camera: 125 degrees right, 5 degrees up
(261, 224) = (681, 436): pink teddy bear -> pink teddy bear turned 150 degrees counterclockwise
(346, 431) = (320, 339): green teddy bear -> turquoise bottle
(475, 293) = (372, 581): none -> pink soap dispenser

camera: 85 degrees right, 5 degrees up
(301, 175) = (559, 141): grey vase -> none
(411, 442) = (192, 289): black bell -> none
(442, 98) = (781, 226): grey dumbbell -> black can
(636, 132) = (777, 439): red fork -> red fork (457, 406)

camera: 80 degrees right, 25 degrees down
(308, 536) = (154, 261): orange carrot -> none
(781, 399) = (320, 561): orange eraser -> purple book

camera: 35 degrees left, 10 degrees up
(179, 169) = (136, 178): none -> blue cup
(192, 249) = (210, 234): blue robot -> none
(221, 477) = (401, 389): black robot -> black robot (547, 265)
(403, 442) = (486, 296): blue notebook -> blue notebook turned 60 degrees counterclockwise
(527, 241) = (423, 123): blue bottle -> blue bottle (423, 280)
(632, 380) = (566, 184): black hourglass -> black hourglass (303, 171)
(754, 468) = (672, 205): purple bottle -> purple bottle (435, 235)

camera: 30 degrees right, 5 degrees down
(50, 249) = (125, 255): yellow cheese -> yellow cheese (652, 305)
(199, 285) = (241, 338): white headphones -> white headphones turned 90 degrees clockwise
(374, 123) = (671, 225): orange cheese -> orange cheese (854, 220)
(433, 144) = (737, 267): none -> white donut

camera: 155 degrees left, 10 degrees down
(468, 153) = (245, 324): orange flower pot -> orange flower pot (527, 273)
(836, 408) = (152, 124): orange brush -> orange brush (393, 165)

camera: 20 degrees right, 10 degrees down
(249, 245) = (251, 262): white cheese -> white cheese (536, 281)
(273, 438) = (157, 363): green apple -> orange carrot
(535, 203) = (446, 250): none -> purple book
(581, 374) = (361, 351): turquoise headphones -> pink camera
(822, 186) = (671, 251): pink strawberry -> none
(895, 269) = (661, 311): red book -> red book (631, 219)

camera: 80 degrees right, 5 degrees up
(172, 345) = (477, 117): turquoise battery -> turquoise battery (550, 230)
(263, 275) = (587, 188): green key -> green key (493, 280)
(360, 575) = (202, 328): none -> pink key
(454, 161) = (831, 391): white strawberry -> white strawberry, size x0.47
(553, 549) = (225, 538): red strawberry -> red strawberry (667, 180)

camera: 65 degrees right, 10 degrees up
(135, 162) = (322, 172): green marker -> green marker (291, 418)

(WORK TO COMPLETE): Repeat this material verbatim.

(ANSWER TO THIS PROBLEM):
camera: 125 degrees right, 5 degrees up
(261, 224) = (681, 436): pink teddy bear -> pink teddy bear turned 150 degrees counterclockwise
(346, 431) = (320, 339): green teddy bear -> turquoise bottle
(475, 293) = (372, 581): none -> pink soap dispenser

camera: 85 degrees right, 5 degrees up
(301, 175) = (559, 141): grey vase -> none
(411, 442) = (192, 289): black bell -> none
(442, 98) = (781, 226): grey dumbbell -> black can
(636, 132) = (777, 439): red fork -> red fork (457, 406)

camera: 80 degrees right, 25 degrees down
(308, 536) = (154, 261): orange carrot -> none
(781, 399) = (320, 561): orange eraser -> purple book

camera: 35 degrees left, 10 degrees up
(179, 169) = (136, 178): none -> blue cup
(192, 249) = (210, 234): blue robot -> none
(221, 477) = (401, 389): black robot -> black robot (547, 265)
(403, 442) = (486, 296): blue notebook -> blue notebook turned 60 degrees counterclockwise
(527, 241) = (423, 123): blue bottle -> blue bottle (423, 280)
(632, 380) = (566, 184): black hourglass -> black hourglass (303, 171)
(754, 468) = (672, 205): purple bottle -> purple bottle (435, 235)

camera: 30 degrees right, 5 degrees down
(50, 249) = (125, 255): yellow cheese -> yellow cheese (652, 305)
(199, 285) = (241, 338): white headphones -> white headphones turned 90 degrees clockwise
(374, 123) = (671, 225): orange cheese -> orange cheese (854, 220)
(433, 144) = (737, 267): none -> white donut

camera: 155 degrees left, 10 degrees down
(468, 153) = (245, 324): orange flower pot -> orange flower pot (527, 273)
(836, 408) = (152, 124): orange brush -> orange brush (393, 165)

camera: 20 degrees right, 10 degrees down
(249, 245) = (251, 262): white cheese -> white cheese (536, 281)
(273, 438) = (157, 363): green apple -> orange carrot
(535, 203) = (446, 250): none -> purple book
(581, 374) = (361, 351): turquoise headphones -> pink camera
(822, 186) = (671, 251): pink strawberry -> none
(895, 269) = (661, 311): red book -> red book (631, 219)

camera: 80 degrees right, 5 degrees up
(172, 345) = (477, 117): turquoise battery -> turquoise battery (550, 230)
(263, 275) = (587, 188): green key -> green key (493, 280)
(360, 575) = (202, 328): none -> pink key
(454, 161) = (831, 391): white strawberry -> white strawberry, size x0.47
(553, 549) = (225, 538): red strawberry -> red strawberry (667, 180)

camera: 65 degrees right, 10 degrees up
(135, 162) = (322, 172): green marker -> green marker (291, 418)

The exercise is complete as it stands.